(Beginning of Extracted records)

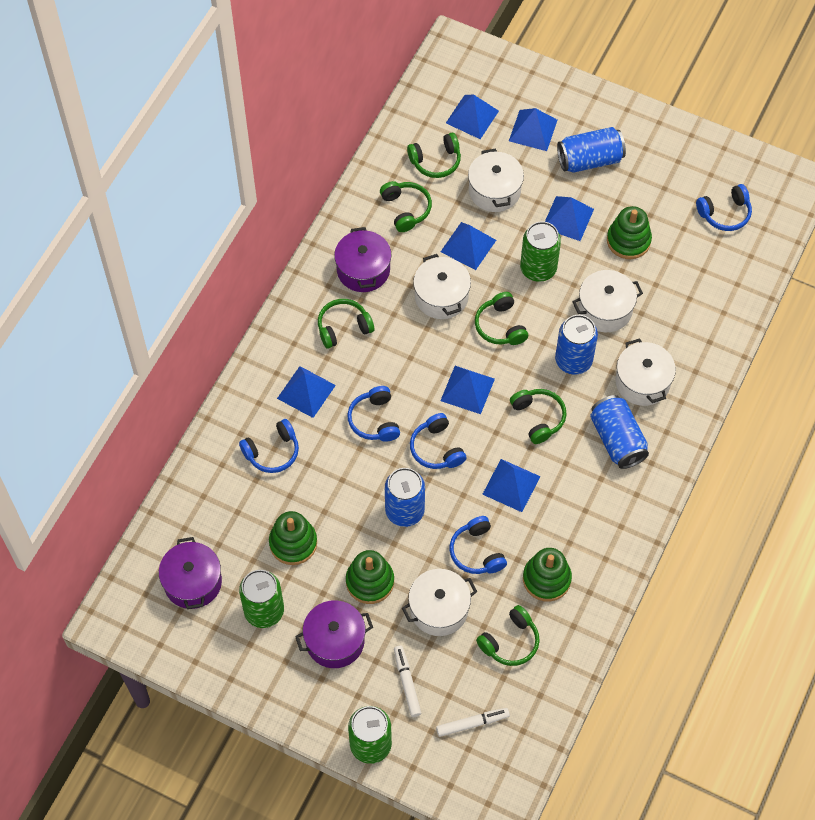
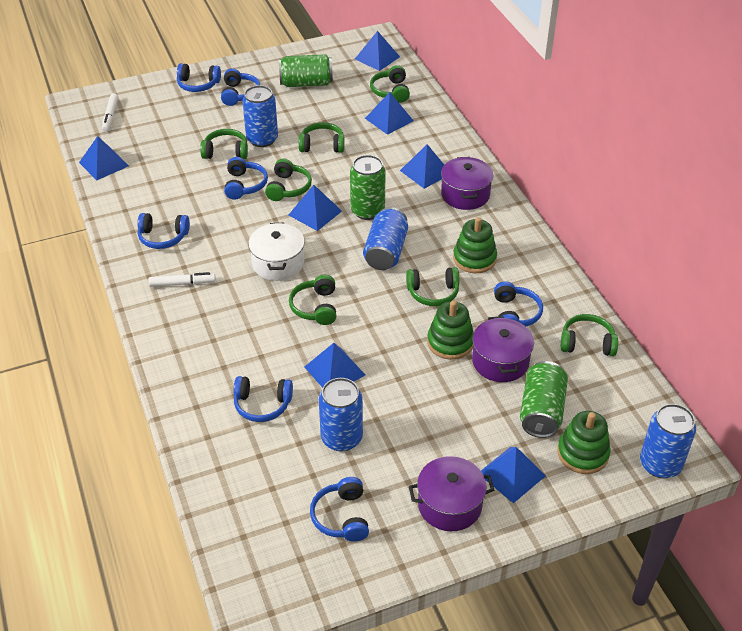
blue headphones: 5 -> 7
green headphones: 6 -> 7
green stacking toy: 4 -> 3
white pot: 5 -> 1

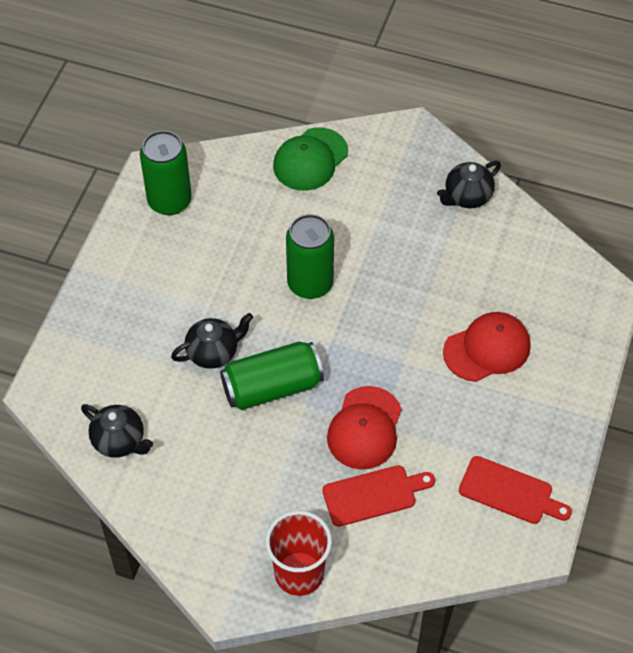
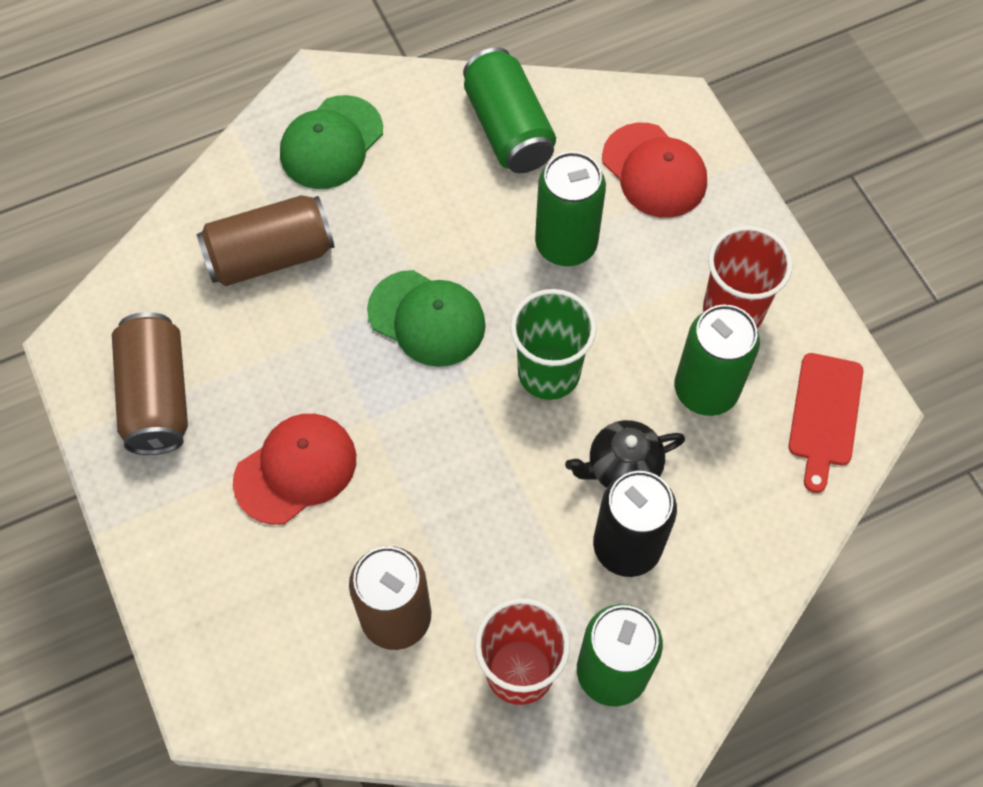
black can: 0 -> 1
black teapot: 3 -> 1
brown can: 0 -> 3
green can: 3 -> 4
green cap: 1 -> 2
green cup: 0 -> 1
red cup: 1 -> 2
red cutting board: 2 -> 1

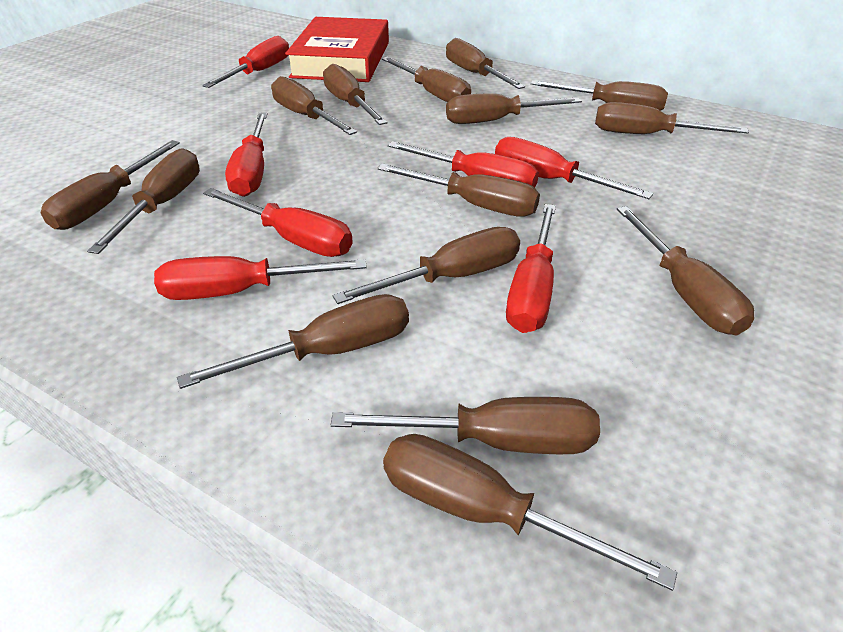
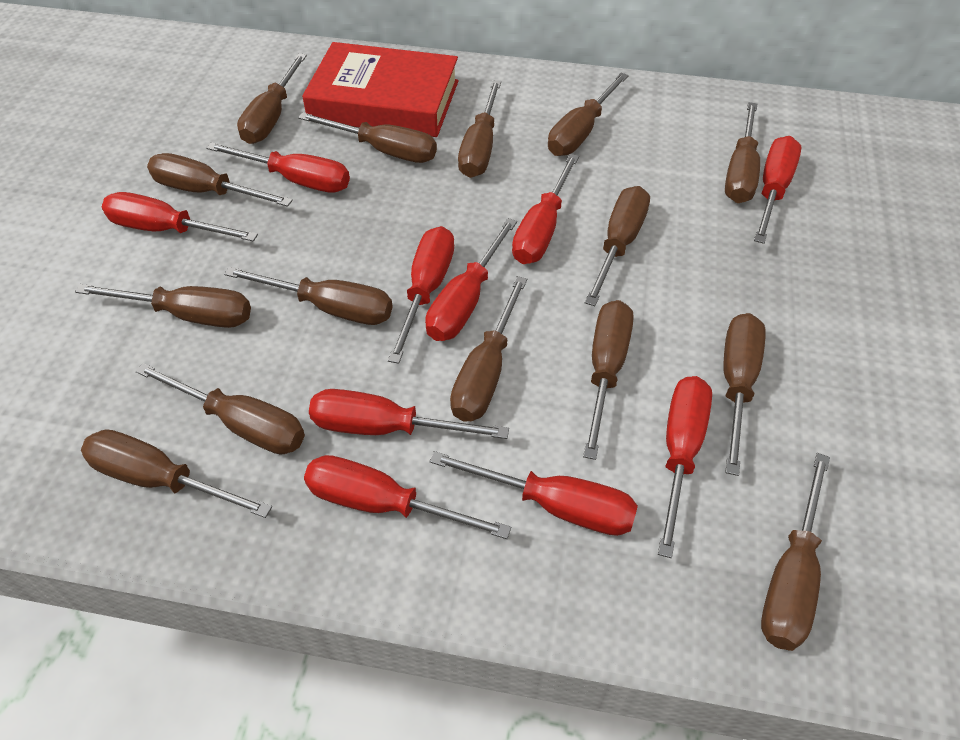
red screwdriver: 7 -> 10

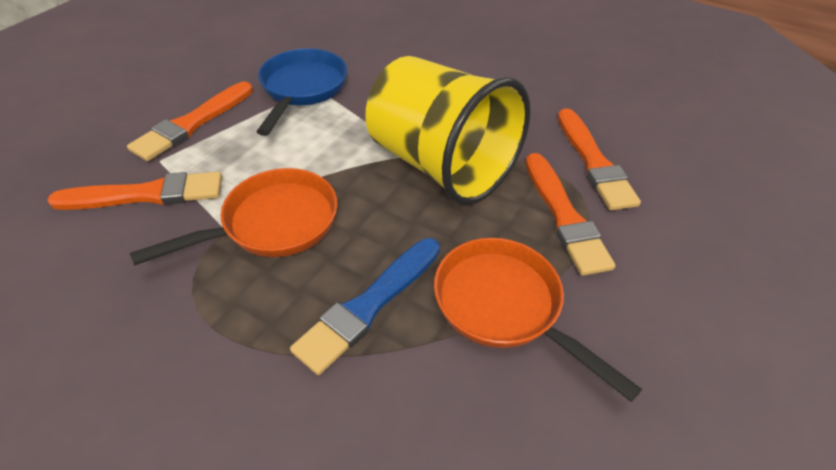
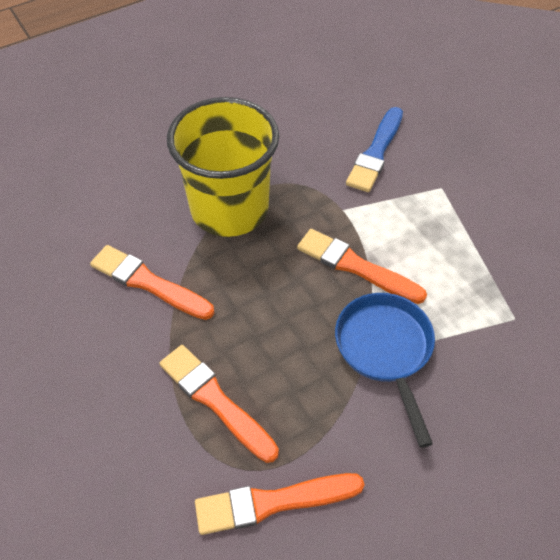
orange pan: 2 -> 0

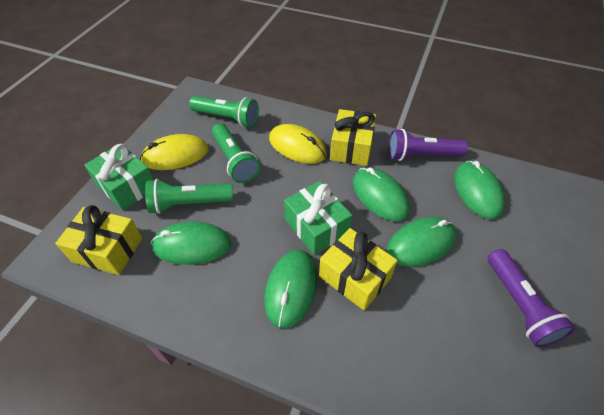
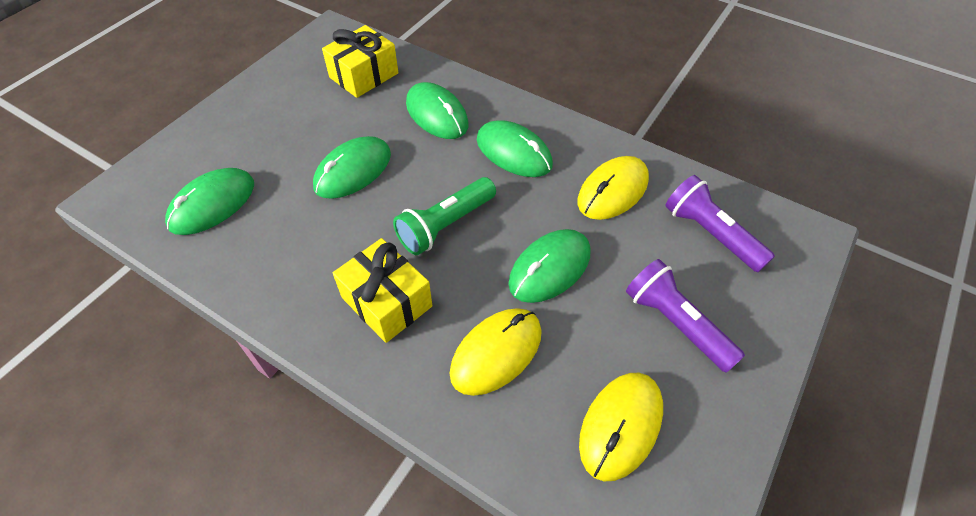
green flashlight: 3 -> 1
green gift: 2 -> 0
yellow gift: 3 -> 2
yellow mouse: 2 -> 3

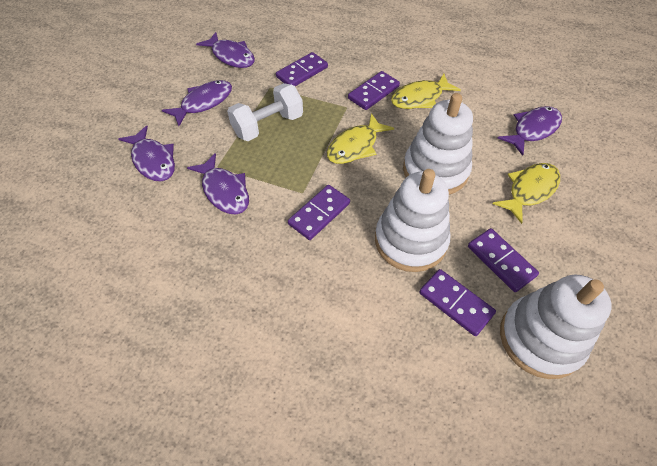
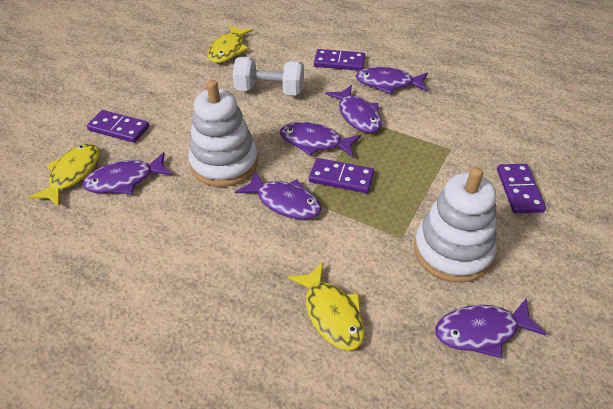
purple domino: 5 -> 4
purple fish: 5 -> 6
white stacking toy: 3 -> 2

(End of Extracted records)

• _How to complete this task_: The answer should contain nothing except the lines from the one with "purple domino: 5 -> 4" to the end of the material above, each given again exactly.

• _Output of the task_:
purple domino: 5 -> 4
purple fish: 5 -> 6
white stacking toy: 3 -> 2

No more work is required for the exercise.